→ **Short exercise**:
Copy out every line of the material below that contains the string "acciaccatura".

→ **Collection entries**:
┄┄┄┄┄┄┄┄┄┄

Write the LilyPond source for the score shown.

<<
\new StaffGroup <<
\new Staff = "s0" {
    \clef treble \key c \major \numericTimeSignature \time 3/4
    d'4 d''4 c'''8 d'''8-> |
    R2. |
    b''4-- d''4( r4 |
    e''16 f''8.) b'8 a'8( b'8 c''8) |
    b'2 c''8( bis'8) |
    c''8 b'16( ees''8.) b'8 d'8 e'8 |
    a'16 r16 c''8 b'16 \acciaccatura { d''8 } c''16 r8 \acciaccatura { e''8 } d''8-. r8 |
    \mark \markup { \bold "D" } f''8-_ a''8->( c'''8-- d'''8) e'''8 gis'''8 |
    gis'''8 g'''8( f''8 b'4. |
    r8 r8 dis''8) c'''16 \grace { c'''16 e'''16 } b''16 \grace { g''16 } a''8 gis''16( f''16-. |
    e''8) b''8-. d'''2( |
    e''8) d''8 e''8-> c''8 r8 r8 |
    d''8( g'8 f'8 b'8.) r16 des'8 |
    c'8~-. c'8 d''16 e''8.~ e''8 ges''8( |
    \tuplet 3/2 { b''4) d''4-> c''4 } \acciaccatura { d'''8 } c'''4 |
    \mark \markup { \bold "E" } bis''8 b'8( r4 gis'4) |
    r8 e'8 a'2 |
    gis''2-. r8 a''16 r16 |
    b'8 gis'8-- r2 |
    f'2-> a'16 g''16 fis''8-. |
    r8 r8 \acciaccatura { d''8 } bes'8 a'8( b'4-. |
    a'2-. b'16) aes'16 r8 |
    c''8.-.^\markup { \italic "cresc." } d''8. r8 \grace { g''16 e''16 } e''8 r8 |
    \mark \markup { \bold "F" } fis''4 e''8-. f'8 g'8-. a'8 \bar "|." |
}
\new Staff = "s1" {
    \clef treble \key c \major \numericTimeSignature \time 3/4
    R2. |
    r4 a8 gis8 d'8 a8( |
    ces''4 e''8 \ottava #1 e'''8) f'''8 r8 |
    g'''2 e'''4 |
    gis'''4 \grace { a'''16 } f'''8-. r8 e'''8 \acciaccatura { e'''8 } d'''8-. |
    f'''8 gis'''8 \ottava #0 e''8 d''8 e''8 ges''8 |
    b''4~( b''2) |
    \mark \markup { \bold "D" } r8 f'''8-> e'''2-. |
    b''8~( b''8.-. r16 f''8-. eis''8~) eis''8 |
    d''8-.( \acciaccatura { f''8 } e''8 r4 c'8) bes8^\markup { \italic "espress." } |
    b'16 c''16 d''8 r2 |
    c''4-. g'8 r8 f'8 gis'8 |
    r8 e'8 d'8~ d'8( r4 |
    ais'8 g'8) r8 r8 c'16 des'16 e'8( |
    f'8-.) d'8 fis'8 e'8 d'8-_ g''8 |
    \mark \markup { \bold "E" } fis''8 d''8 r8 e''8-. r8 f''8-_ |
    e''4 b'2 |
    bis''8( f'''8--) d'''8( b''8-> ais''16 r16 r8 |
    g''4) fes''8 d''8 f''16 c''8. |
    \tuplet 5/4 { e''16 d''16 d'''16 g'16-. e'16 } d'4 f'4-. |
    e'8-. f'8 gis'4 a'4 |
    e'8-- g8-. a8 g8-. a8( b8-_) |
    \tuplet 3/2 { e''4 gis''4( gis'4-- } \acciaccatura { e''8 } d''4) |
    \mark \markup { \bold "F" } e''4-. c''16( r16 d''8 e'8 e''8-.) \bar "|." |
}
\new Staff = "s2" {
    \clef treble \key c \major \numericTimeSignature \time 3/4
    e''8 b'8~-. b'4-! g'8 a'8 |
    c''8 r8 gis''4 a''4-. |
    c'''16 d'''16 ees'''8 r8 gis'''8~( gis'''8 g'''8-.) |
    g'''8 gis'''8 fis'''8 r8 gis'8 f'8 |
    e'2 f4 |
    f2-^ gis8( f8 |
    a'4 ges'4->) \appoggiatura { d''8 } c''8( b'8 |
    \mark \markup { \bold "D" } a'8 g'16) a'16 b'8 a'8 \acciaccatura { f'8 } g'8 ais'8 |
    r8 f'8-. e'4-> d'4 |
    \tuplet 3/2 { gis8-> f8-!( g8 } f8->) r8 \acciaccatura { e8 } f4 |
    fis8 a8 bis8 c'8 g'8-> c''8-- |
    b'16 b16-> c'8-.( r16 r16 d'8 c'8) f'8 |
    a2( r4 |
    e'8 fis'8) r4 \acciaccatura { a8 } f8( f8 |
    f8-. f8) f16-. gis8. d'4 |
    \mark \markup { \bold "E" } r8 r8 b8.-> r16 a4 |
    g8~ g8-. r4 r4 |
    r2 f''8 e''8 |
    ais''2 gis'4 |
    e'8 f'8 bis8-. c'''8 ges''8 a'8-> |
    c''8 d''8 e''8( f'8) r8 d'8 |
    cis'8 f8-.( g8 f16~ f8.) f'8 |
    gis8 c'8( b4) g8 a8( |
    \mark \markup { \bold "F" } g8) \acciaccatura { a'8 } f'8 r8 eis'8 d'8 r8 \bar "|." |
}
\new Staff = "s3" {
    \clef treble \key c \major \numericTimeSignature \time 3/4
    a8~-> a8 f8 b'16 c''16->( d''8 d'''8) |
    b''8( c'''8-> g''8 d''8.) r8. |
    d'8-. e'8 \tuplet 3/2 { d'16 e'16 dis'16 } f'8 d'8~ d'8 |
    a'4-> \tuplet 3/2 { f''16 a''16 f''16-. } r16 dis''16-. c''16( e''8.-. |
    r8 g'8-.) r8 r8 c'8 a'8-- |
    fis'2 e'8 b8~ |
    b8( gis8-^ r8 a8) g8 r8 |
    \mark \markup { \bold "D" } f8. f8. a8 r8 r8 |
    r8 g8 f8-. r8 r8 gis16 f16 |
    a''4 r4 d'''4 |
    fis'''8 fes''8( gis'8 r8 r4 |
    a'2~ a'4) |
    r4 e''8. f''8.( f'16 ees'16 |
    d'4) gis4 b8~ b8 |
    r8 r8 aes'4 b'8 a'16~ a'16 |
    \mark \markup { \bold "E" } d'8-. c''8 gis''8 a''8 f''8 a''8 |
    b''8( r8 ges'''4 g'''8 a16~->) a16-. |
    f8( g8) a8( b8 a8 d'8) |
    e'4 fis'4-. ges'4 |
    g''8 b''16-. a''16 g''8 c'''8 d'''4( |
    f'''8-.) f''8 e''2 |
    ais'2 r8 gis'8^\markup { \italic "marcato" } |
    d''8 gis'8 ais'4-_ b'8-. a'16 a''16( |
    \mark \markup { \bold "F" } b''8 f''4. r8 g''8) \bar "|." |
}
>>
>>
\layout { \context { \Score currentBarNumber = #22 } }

┄┄┄┄┄┄┄┄┄┄

→ **Solution**:
    a'16 r16 c''8 b'16 \acciaccatura { d''8 } c''16 r8 \acciaccatura { e''8 } d''8-. r8 |
    \tuplet 3/2 { b''4) d''4-> c''4 } \acciaccatura { d'''8 } c'''4 |
    r8 r8 \acciaccatura { d''8 } bes'8 a'8( b'4-. |
    gis'''4 \grace { a'''16 } f'''8-. r8 e'''8 \acciaccatura { e'''8 } d'''8-. |
    d''8-.( \acciaccatura { f''8 } e''8 r4 c'8) bes8^\markup { \italic "espress." } |
    \tuplet 3/2 { e''4 gis''4( gis'4-- } \acciaccatura { e''8 } d''4) |
    \mark \markup { \bold "D" } a'8 g'16) a'16 b'8 a'8 \acciaccatura { f'8 } g'8 ais'8 |
    \tuplet 3/2 { gis8-> f8-!( g8 } f8->) r8 \acciaccatura { e8 } f4 |
    e'8 fis'8) r4 \acciaccatura { a8 } f8( f8 |
    \mark \markup { \bold "F" } g8) \acciaccatura { a'8 } f'8 r8 eis'8 d'8 r8 \bar "|." |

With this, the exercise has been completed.